--- EXERCISE REQUIREMENTS ---
Rewrite all of the records below, swapping "highlighted" for "outlined" wherever it occurs and leaving everything else unchanged. Omit the pictures from your output.

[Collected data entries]
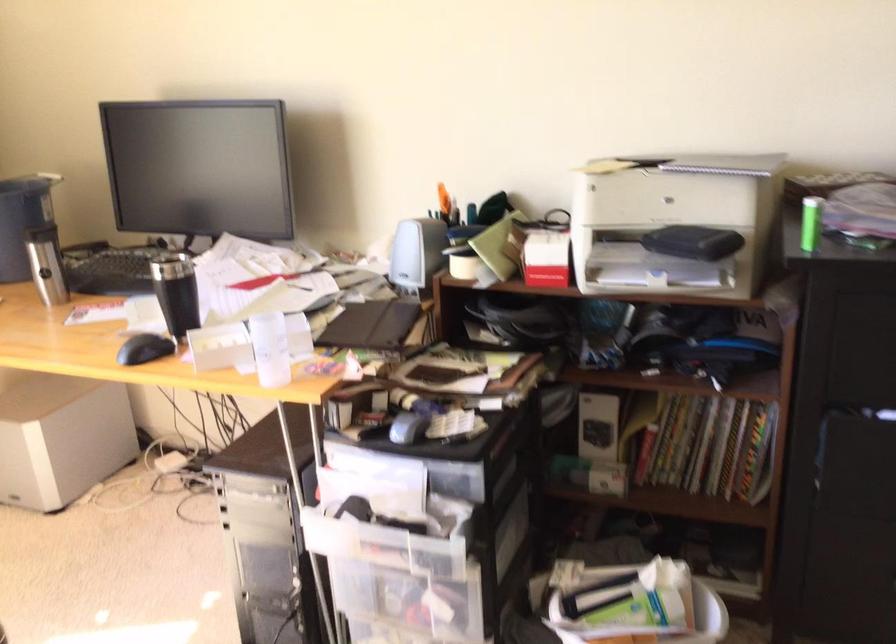
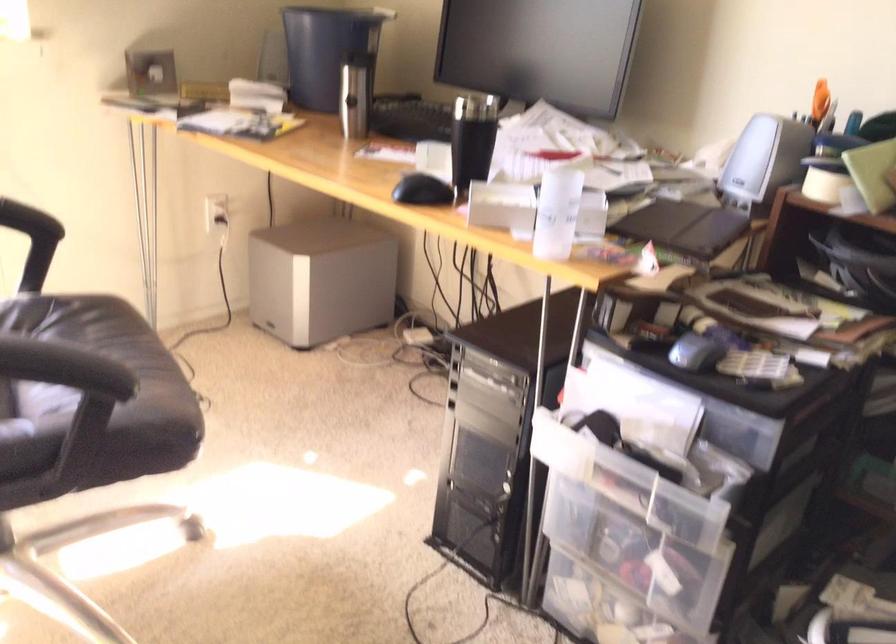
The point at (409, 426) is marked in the first image. Where is the corresponding point in the second image?

(695, 352)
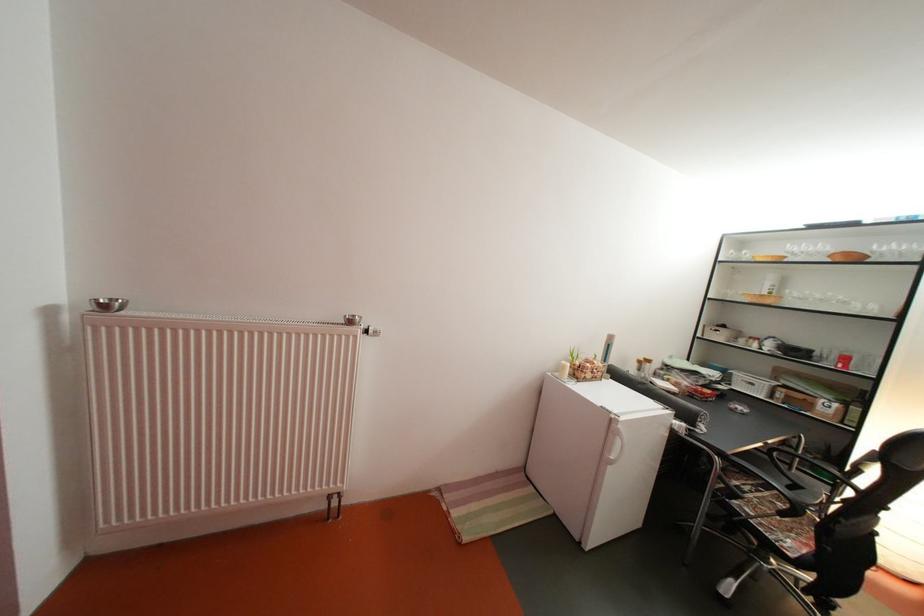
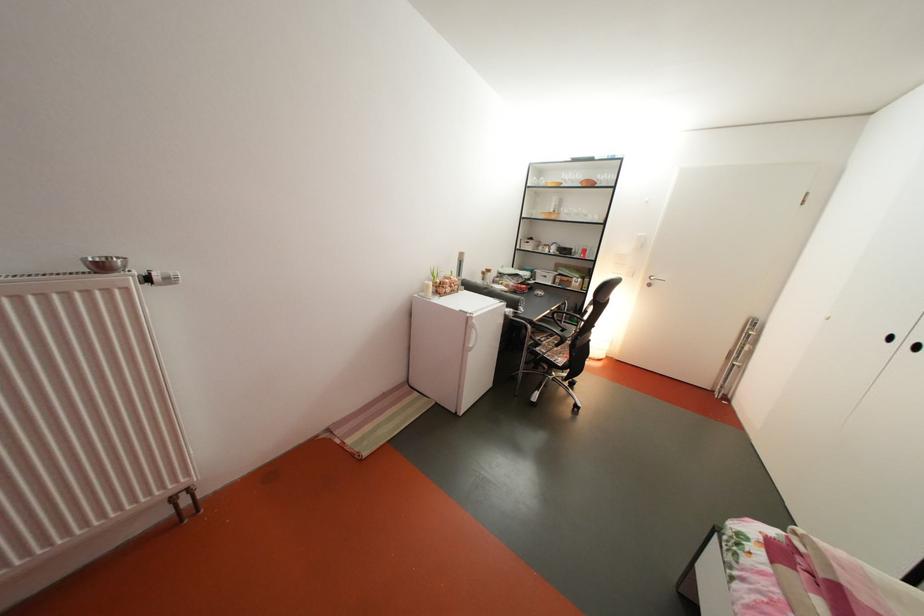
Locate, in the second image, the point that corresponds to (845,363) in the first image.

(591, 257)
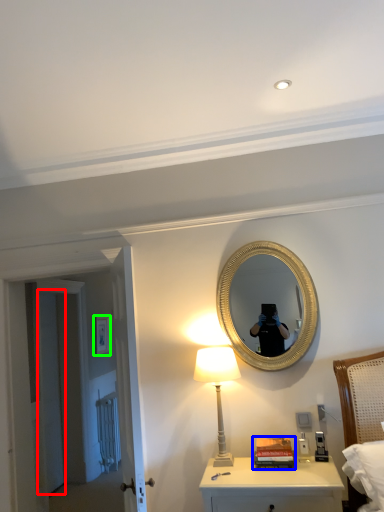
Question: Considering the real-world distances, which object is closest to door (highlighted by a red box)? book (highlighted by a blue box) or picture frame (highlighted by a green box).

Choices:
 (A) book
 (B) picture frame

Answer: (B)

--- EXERCISE ANSWER ---
The point at (409, 426) is marked in the first image. Where is the corresponding point in the second image?

(695, 352)
Locate, in the second image, the point that corresponds to (845,363) in the first image.

(591, 257)
Question: Considering the real-world distances, which object is closest to door (outlined by a red box)? book (outlined by a blue box) or picture frame (outlined by a green box).

Choices:
 (A) book
 (B) picture frame

Answer: (B)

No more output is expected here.